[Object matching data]
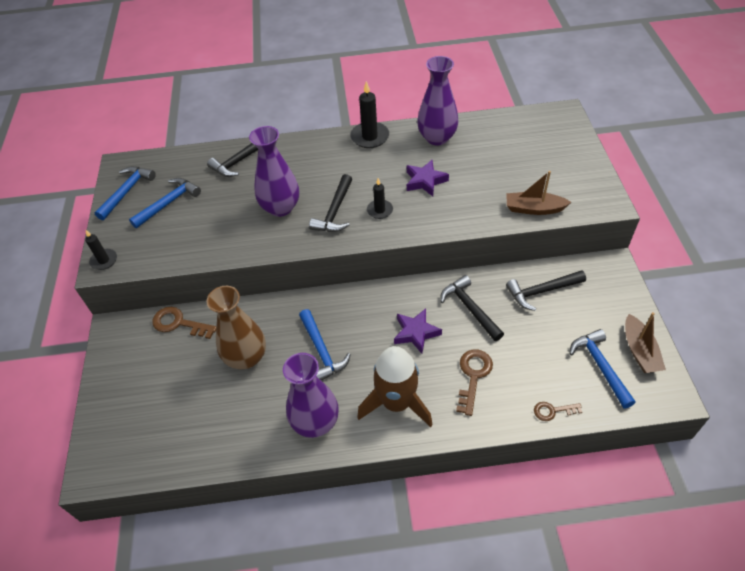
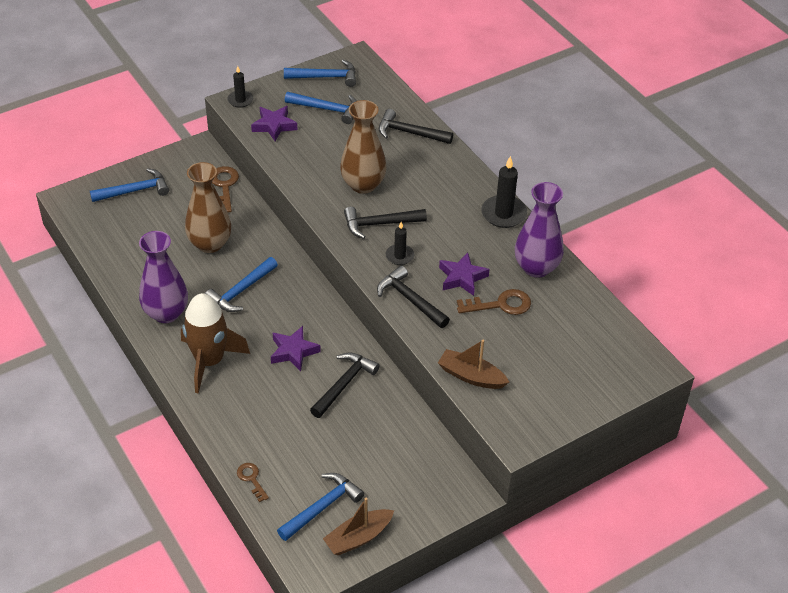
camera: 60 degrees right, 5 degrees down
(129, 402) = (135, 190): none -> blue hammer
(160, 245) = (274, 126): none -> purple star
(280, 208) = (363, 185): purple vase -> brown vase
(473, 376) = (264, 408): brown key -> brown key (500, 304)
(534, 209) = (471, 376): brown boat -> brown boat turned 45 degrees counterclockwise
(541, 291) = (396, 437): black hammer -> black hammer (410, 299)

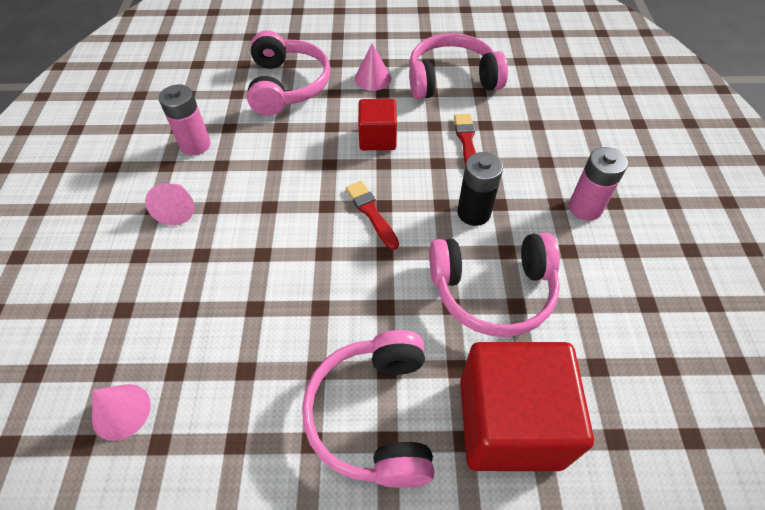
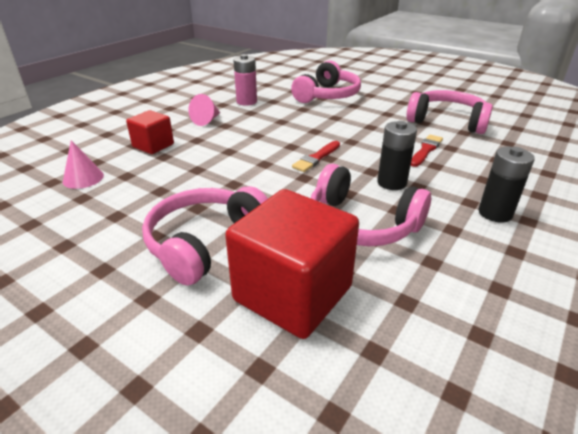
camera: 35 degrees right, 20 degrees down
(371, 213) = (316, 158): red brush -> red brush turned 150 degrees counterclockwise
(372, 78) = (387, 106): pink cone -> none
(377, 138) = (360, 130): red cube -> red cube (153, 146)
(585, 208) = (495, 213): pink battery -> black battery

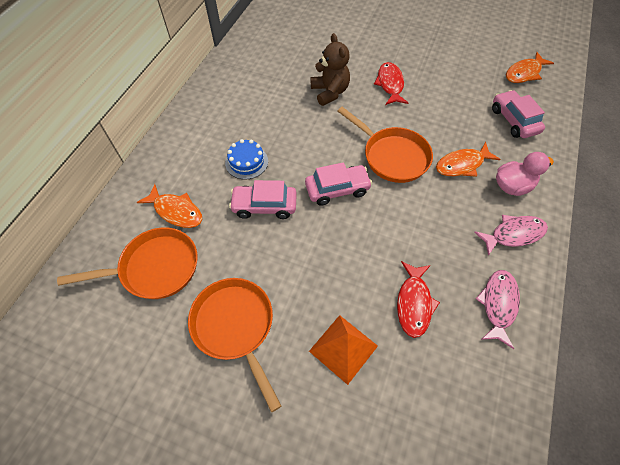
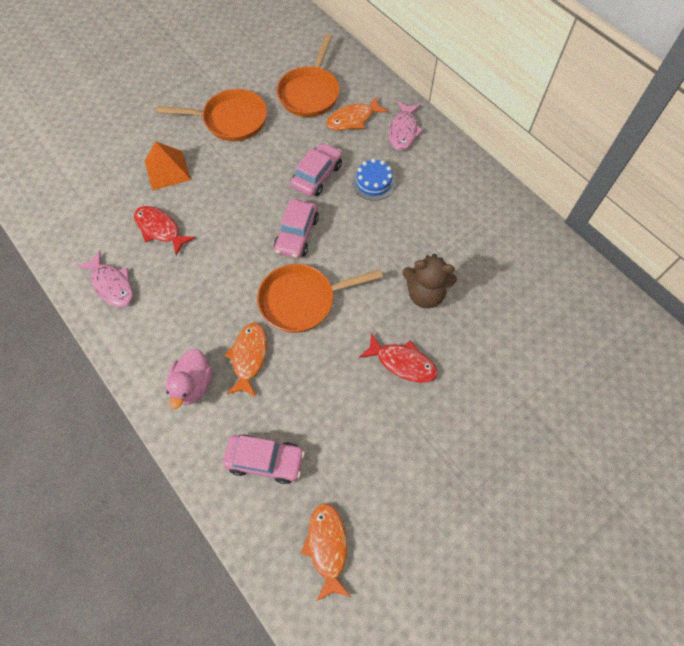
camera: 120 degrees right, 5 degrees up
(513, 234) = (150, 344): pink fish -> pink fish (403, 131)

== YOUR OBJECTIVE ==
For the records above, state the number of lines that include the string "hammer" and add nothing.

== SOLUTION FOR THIS PROBLEM ==
2